Task requirements. For the listing that follows, give again exactly the lines from the one with "none -> purple plate D6:F6 level 1" to the one with "none -> brown slope C2:D2 level 2 top C", including both.

Records for processing.
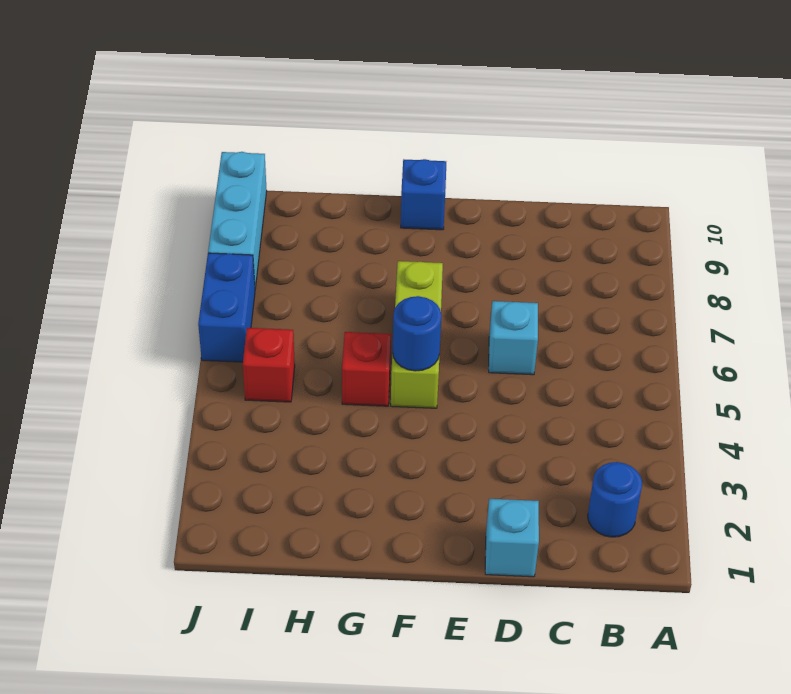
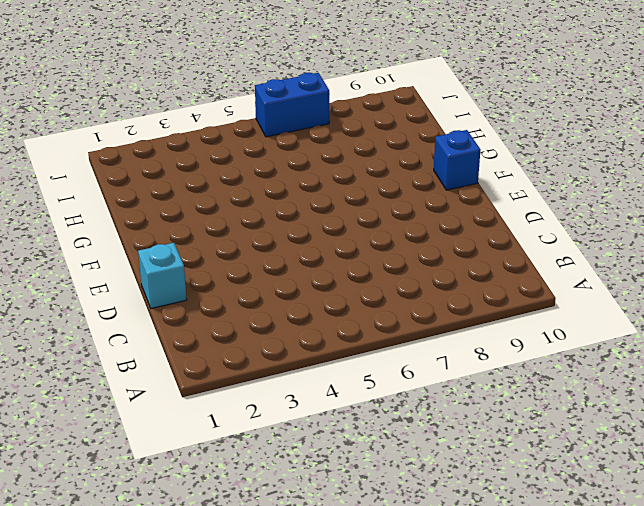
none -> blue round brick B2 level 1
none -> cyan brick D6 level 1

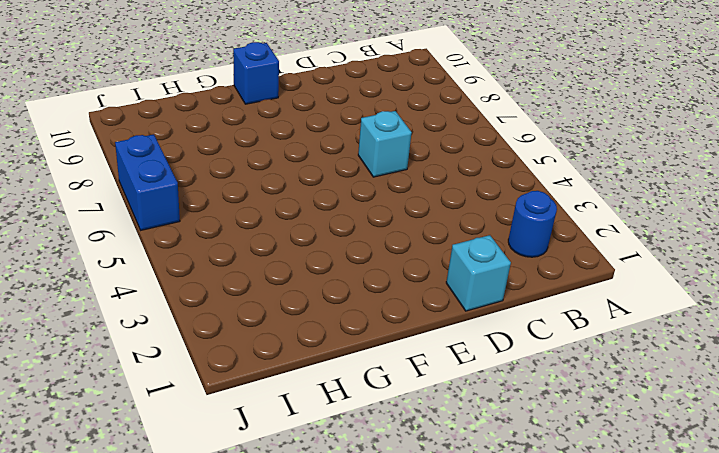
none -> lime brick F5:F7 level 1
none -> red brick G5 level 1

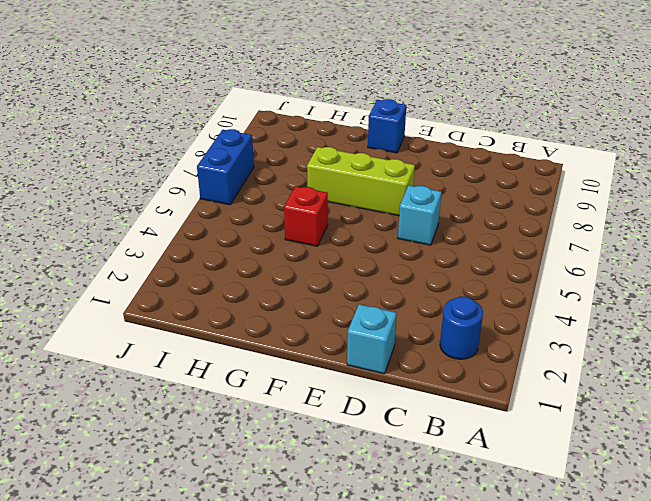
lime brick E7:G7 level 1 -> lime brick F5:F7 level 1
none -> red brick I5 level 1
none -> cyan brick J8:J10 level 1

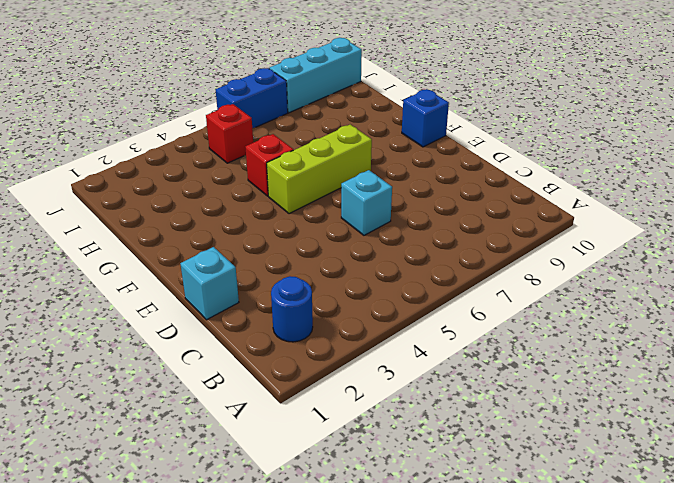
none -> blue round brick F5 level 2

==

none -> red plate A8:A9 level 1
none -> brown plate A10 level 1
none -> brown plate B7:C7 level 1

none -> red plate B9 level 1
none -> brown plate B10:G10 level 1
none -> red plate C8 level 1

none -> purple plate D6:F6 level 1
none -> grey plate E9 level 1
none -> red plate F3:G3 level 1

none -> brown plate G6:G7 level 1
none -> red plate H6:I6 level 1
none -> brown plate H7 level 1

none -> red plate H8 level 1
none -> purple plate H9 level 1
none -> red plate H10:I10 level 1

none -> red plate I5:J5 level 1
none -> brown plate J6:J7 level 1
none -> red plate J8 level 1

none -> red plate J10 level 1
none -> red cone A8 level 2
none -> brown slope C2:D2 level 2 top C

Solution to this exercise.
none -> purple plate D6:F6 level 1
none -> grey plate E9 level 1
none -> red plate F3:G3 level 1

none -> brown plate G6:G7 level 1
none -> red plate H6:I6 level 1
none -> brown plate H7 level 1

none -> red plate H8 level 1
none -> purple plate H9 level 1
none -> red plate H10:I10 level 1

none -> red plate I5:J5 level 1
none -> brown plate J6:J7 level 1
none -> red plate J8 level 1

none -> red plate J10 level 1
none -> red cone A8 level 2
none -> brown slope C2:D2 level 2 top C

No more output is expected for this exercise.